(Scene image comparisons)
┌──
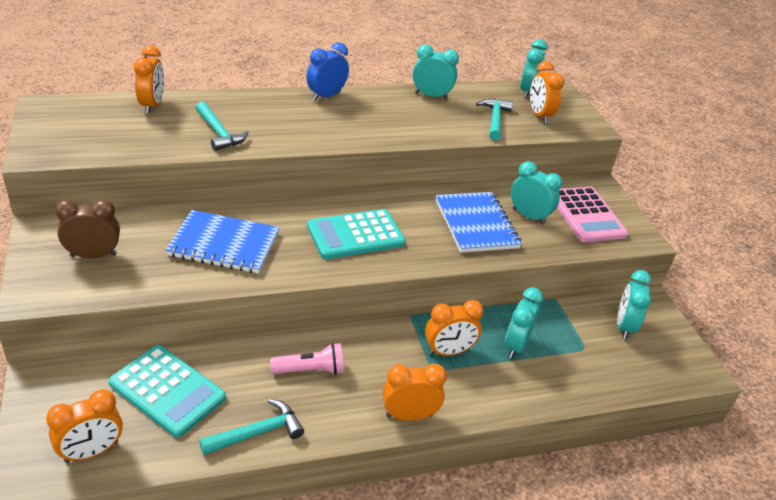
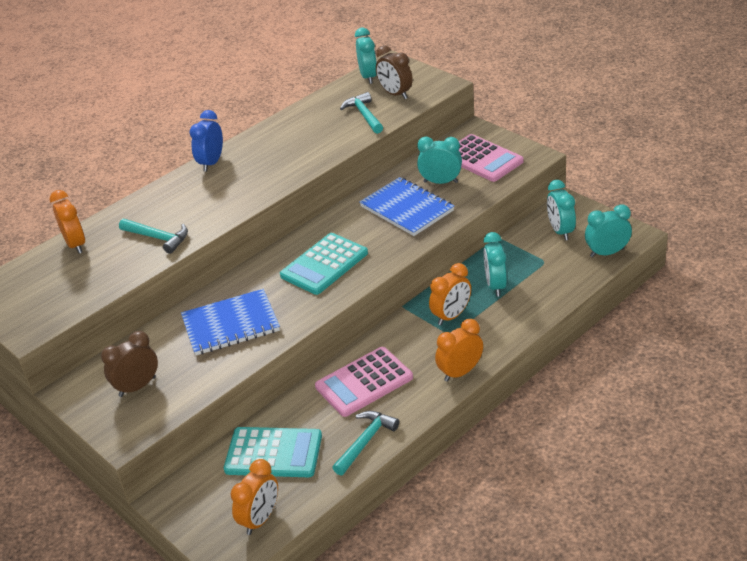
camera: 20 degrees left, 0 degrees up
(310, 370) = (364, 382): pink flashlight -> pink calculator
(431, 96) = (296, 120): turquoise clock -> turquoise clock (607, 253)
(539, 115) = (395, 94): orange clock -> brown clock

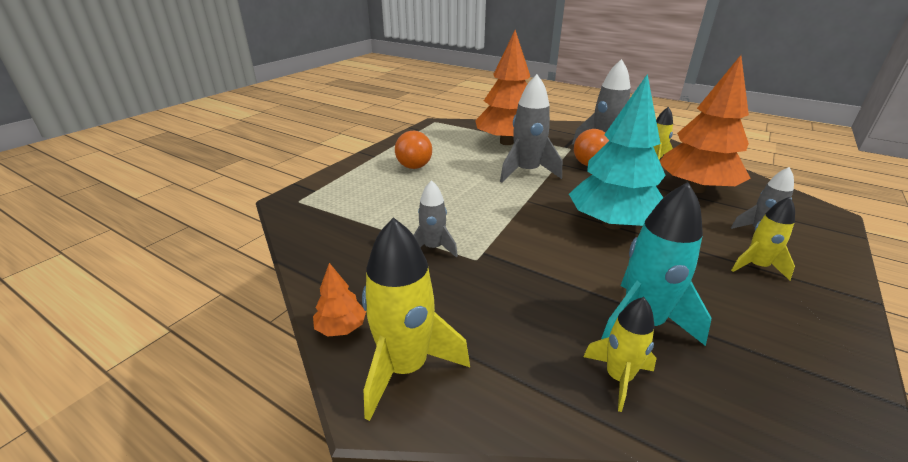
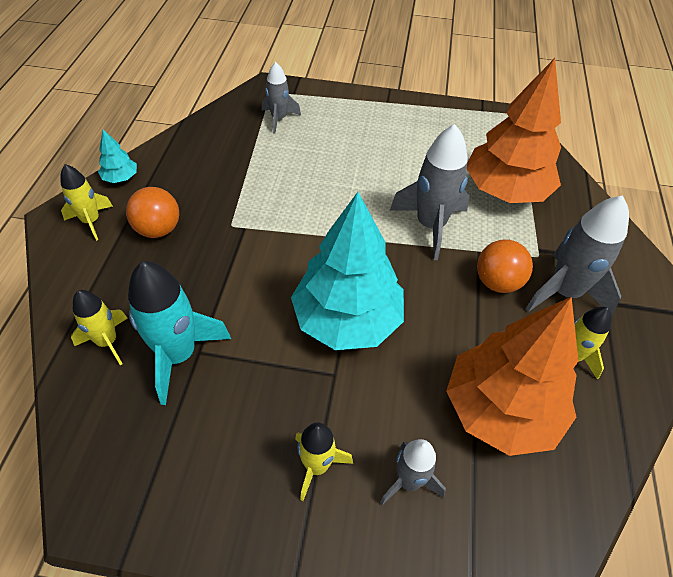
camera: 65 degrees right, 20 degrees up
(341, 328) = (120, 178): orange tree -> turquoise tree
(405, 367) = (91, 221): yellow rocket -> yellow rocket, size x0.60
(414, 167) = (381, 136): orange ball -> orange ball (158, 229)
(433, 248) = (236, 194): grey rocket -> grey rocket (279, 119)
└──
Only the count belongs in your answer, so please work out how many lines of the data contain "turquoise".

2